** Records supplied **
- - -
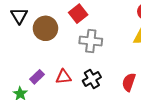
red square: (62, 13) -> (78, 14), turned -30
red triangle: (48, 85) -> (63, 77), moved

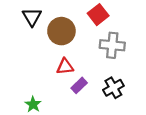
purple rectangle: (37, 77) -> (79, 85), moved
red triangle: (63, 77) -> (65, 67), moved

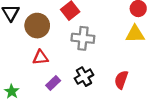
purple rectangle: (79, 85) -> (53, 83), moved

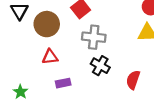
black cross: (84, 77) -> (100, 66), moved, turned -30
purple rectangle: (53, 83) -> (63, 83), turned 32

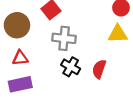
red semicircle: (133, 80) -> (99, 69), moved
purple rectangle: (63, 83) -> (20, 84), moved, size x1.5

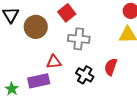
red triangle: (20, 58) -> (54, 62), moved
black cross: (71, 67) -> (85, 75), moved

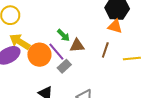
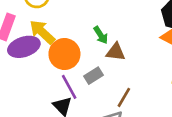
brown line: (105, 50) -> (124, 97), moved
purple line: (56, 52) -> (69, 87), moved

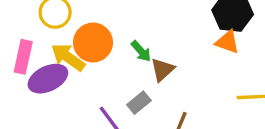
brown triangle: (116, 52) -> (162, 70), turned -42
orange circle: (64, 54) -> (93, 43), moved

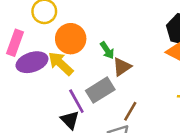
yellow arrow: (68, 57) -> (61, 64), moved
gray rectangle: (139, 103) -> (100, 90), size x1.5

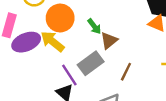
brown line: (130, 111) -> (126, 72), moved

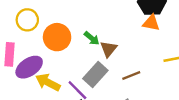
yellow arrow: (53, 41) -> (48, 82), moved
brown line: (126, 72) -> (131, 76), turned 54

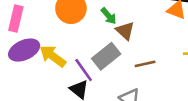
brown triangle: (109, 49) -> (125, 31), turned -36
purple ellipse: (29, 67) -> (24, 50), moved

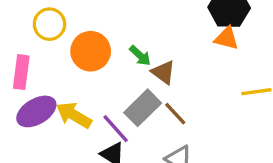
brown line: (145, 64) -> (175, 114), moved, turned 66

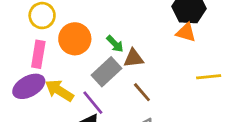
pink rectangle: (21, 72) -> (38, 54), moved
brown triangle: (163, 72) -> (133, 58), turned -45
gray rectangle: (143, 108) -> (107, 72), moved

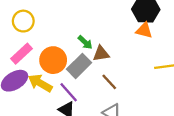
orange circle: (75, 39) -> (53, 60), moved
pink rectangle: (38, 54) -> (21, 54), turned 40

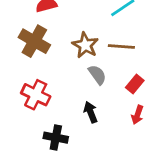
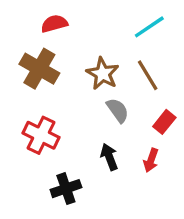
brown line: (121, 46) -> (148, 75), turned 55
red arrow: (137, 115) -> (151, 160), moved
black cross: (56, 138) -> (66, 189), turned -30

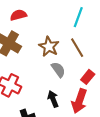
cyan line: (149, 27) -> (78, 17), turned -36
red arrow: (151, 160) -> (79, 101), size x1.6

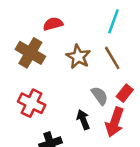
red semicircle: (18, 15) -> (53, 24), moved
gray semicircle: (58, 70) -> (100, 96), moved

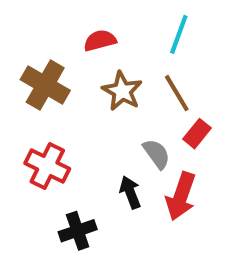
red semicircle: (53, 24) -> (100, 40), moved
red rectangle: (125, 93) -> (197, 134), moved

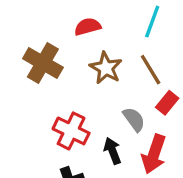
red cross: (47, 166) -> (71, 131), moved

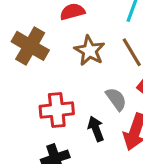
red cross: (71, 131) -> (57, 110), turned -32

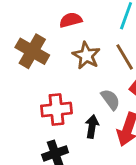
black arrow: (96, 129) -> (92, 126), turned 30

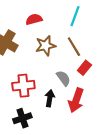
brown star: (86, 55) -> (46, 46), turned 30

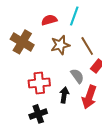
cyan line: (75, 16) -> (74, 16), moved

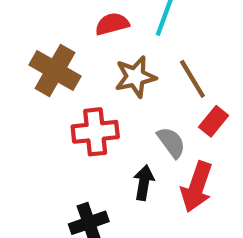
red cross: (39, 83) -> (95, 132), moved

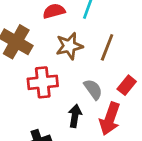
brown line: (192, 79) -> (107, 47), turned 52
red rectangle: (214, 121) -> (127, 85), moved

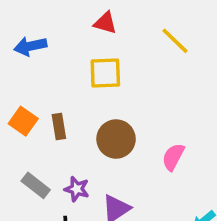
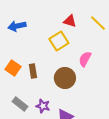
red triangle: (105, 23) -> (70, 21), moved
yellow square: (105, 73) -> (59, 41), turned -30
pink semicircle: (173, 157) -> (85, 59), moved

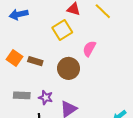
brown rectangle: (33, 71) -> (35, 61), turned -64
gray rectangle: (20, 104) -> (22, 95), turned -35

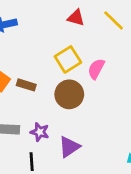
yellow square: (62, 30) -> (68, 59), moved

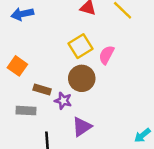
brown rectangle: (26, 85) -> (42, 89), moved
purple star: (40, 132) -> (63, 101), moved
- - -
** Problem to work on **
Reproduce only the lines from the first line of the listing above up to and including the line that holds "purple ellipse: (29, 67) -> (24, 50), moved". Omit the pictures.

** Reply to the task **
red square: (62, 13) -> (78, 14), turned -30
red triangle: (48, 85) -> (63, 77), moved

purple rectangle: (37, 77) -> (79, 85), moved
red triangle: (63, 77) -> (65, 67), moved

purple rectangle: (79, 85) -> (53, 83), moved

black cross: (84, 77) -> (100, 66), moved, turned -30
purple rectangle: (53, 83) -> (63, 83), turned 32

red semicircle: (133, 80) -> (99, 69), moved
purple rectangle: (63, 83) -> (20, 84), moved, size x1.5

red triangle: (20, 58) -> (54, 62), moved
black cross: (71, 67) -> (85, 75), moved

brown line: (105, 50) -> (124, 97), moved
purple line: (56, 52) -> (69, 87), moved

brown triangle: (116, 52) -> (162, 70), turned -42
orange circle: (64, 54) -> (93, 43), moved

yellow arrow: (68, 57) -> (61, 64), moved
gray rectangle: (139, 103) -> (100, 90), size x1.5

brown line: (130, 111) -> (126, 72), moved

yellow arrow: (53, 41) -> (48, 82), moved
brown line: (126, 72) -> (131, 76), turned 54

brown triangle: (109, 49) -> (125, 31), turned -36
purple ellipse: (29, 67) -> (24, 50), moved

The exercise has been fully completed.